__PROVIDED DATA__:
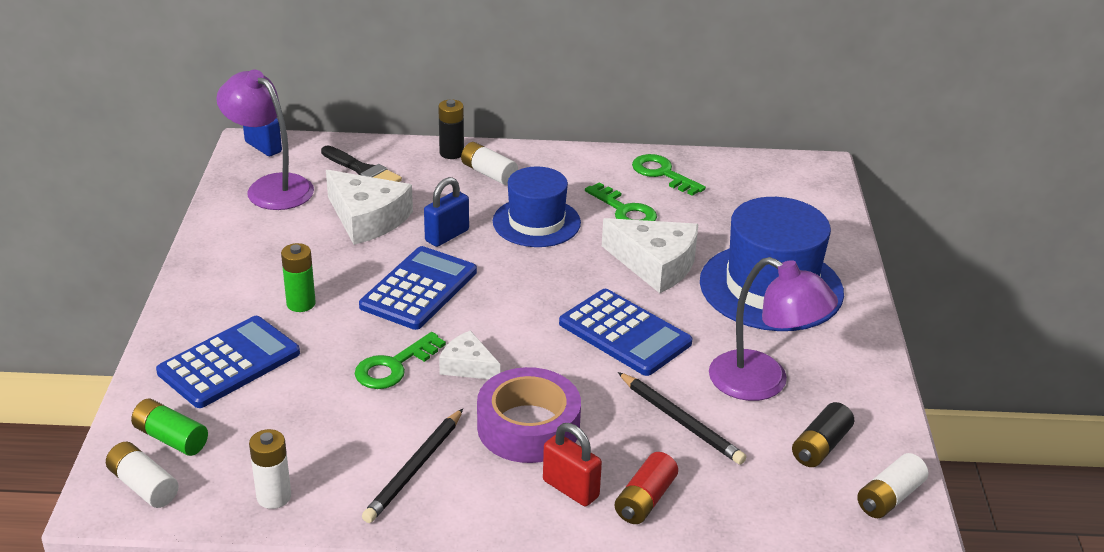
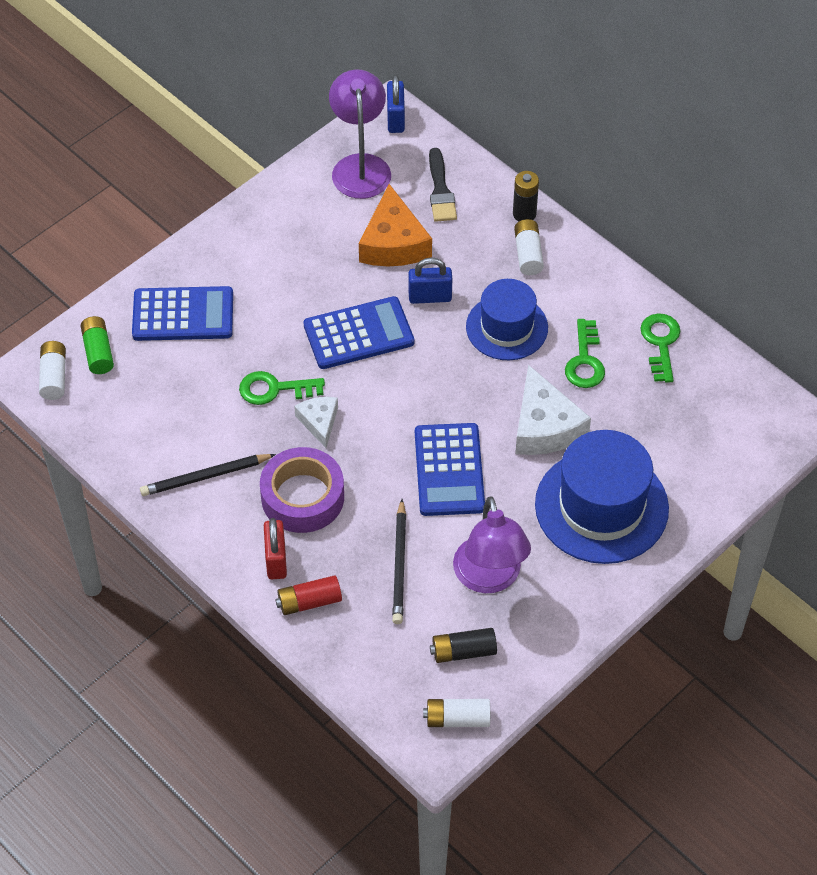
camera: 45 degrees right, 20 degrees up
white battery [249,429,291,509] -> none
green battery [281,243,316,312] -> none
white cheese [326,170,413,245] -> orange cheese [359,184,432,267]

__WORK TASK__: Copy, exactly as written, the lines above, beginning with the one that contains "green battery [281,243,316,312] -> none" and ending with the last.

__ANSWER SPACE__:
green battery [281,243,316,312] -> none
white cheese [326,170,413,245] -> orange cheese [359,184,432,267]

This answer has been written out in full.